BEGIN

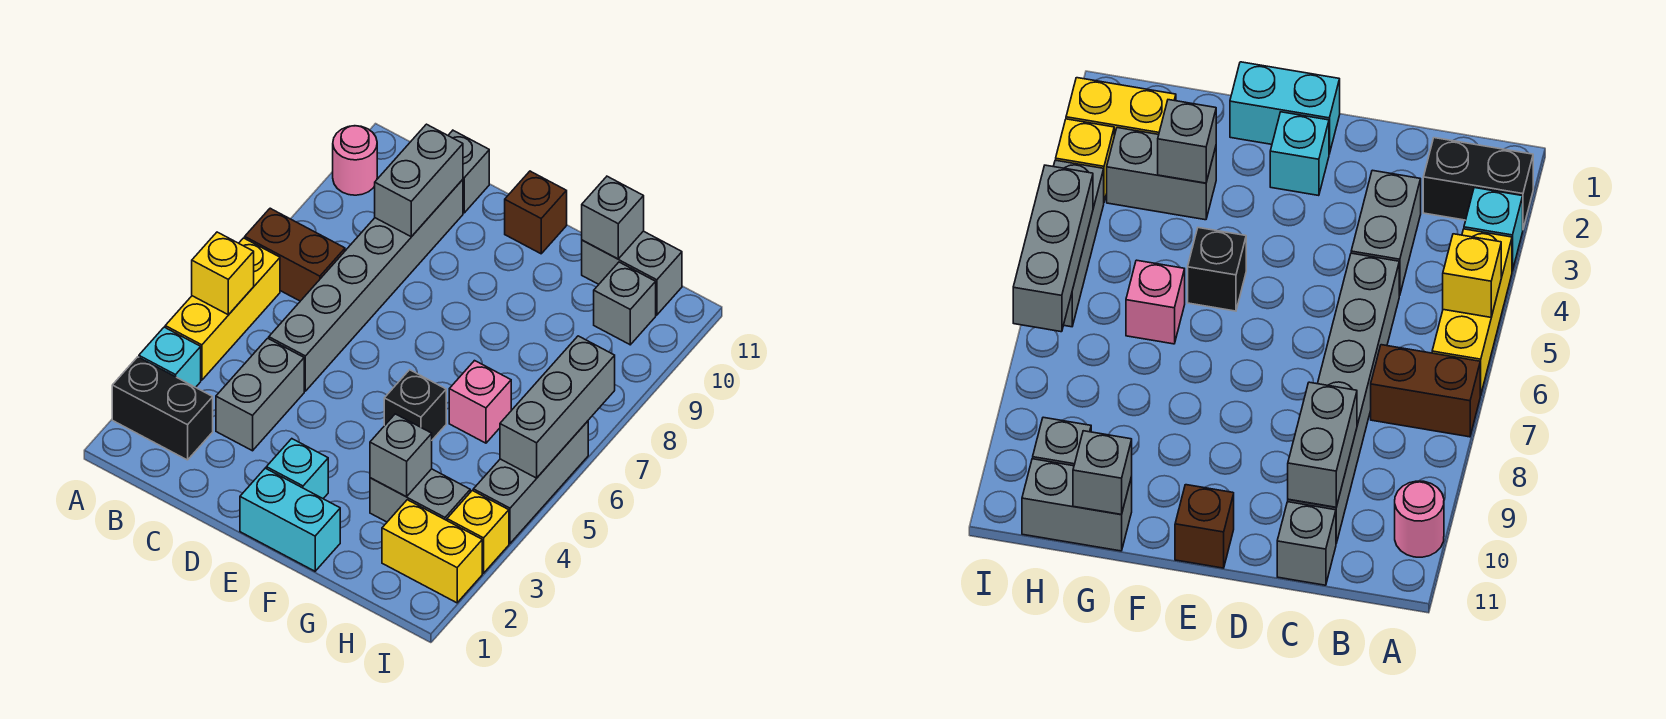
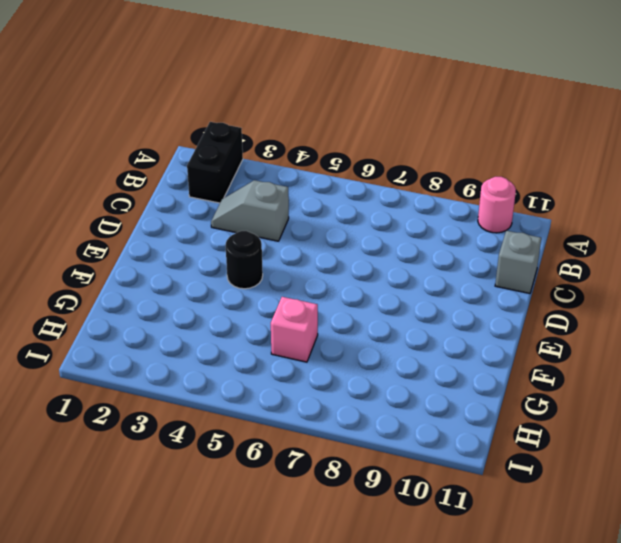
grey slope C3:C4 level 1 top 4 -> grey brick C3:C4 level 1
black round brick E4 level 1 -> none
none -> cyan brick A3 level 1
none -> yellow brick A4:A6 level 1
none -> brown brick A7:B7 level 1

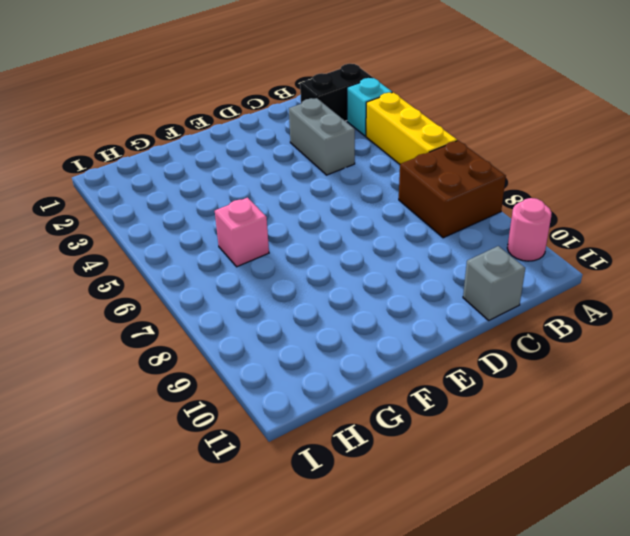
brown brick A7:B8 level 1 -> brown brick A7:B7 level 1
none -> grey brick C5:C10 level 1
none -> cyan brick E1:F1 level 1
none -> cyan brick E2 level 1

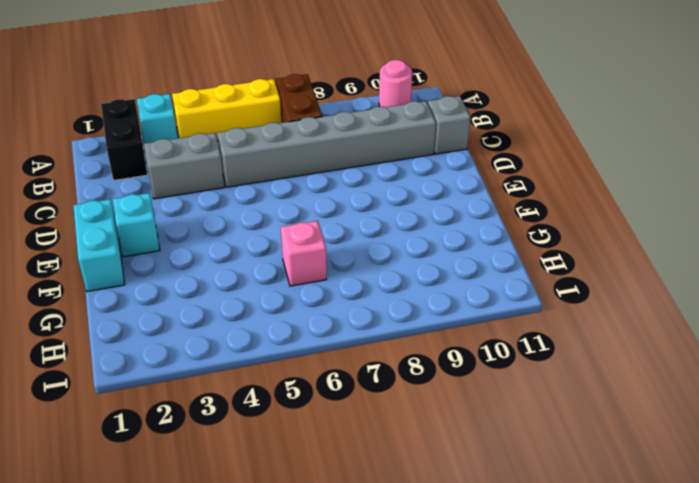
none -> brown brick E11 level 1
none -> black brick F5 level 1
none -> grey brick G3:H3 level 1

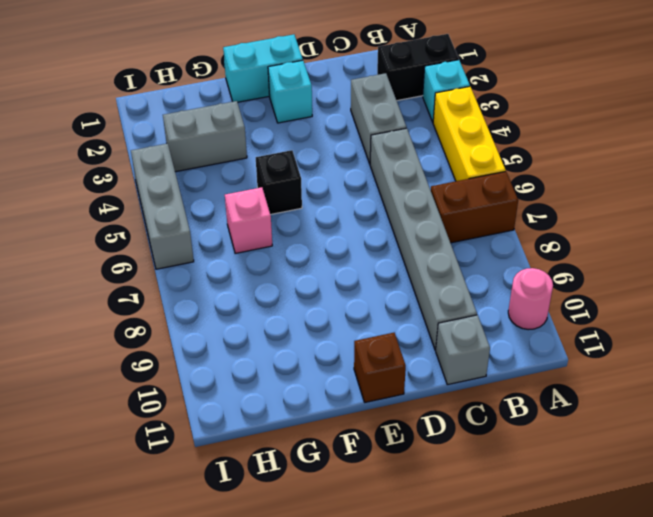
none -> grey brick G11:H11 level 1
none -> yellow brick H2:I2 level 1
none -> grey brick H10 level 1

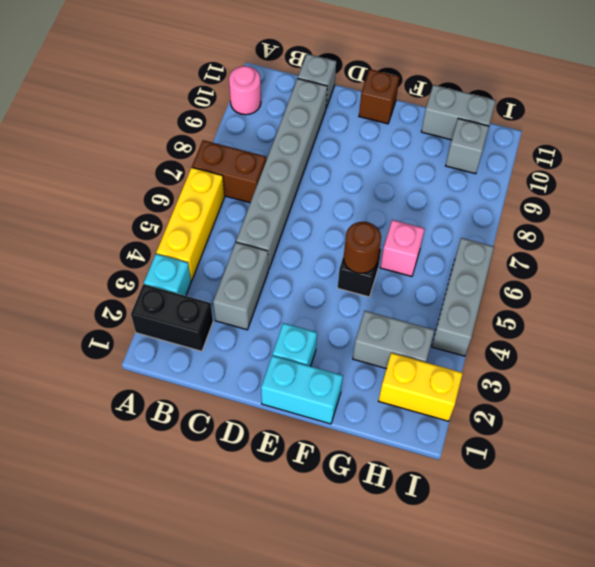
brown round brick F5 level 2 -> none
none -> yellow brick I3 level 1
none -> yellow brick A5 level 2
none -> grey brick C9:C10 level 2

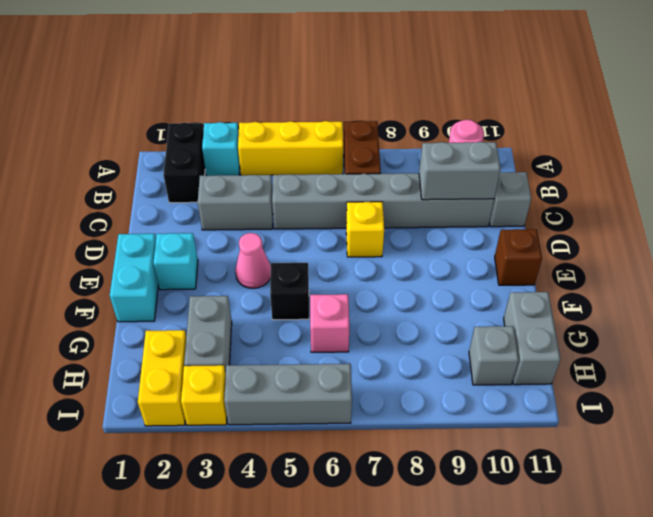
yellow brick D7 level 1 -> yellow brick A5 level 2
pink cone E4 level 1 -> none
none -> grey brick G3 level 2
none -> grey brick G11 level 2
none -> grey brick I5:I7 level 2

END

■ **Aim of the task**: Leave the pictures out and reproduce exactly the lines from the top of the listing above through the line with "yellow brick D7".

■ **Result of the exercise**:
grey slope C3:C4 level 1 top 4 -> grey brick C3:C4 level 1
black round brick E4 level 1 -> none
none -> cyan brick A3 level 1
none -> yellow brick A4:A6 level 1
none -> brown brick A7:B7 level 1

brown brick A7:B8 level 1 -> brown brick A7:B7 level 1
none -> grey brick C5:C10 level 1
none -> cyan brick E1:F1 level 1
none -> cyan brick E2 level 1

none -> brown brick E11 level 1
none -> black brick F5 level 1
none -> grey brick G3:H3 level 1

none -> grey brick G11:H11 level 1
none -> yellow brick H2:I2 level 1
none -> grey brick H10 level 1

brown round brick F5 level 2 -> none
none -> yellow brick I3 level 1
none -> yellow brick A5 level 2
none -> grey brick C9:C10 level 2

yellow brick D7 level 1 -> yellow brick A5 level 2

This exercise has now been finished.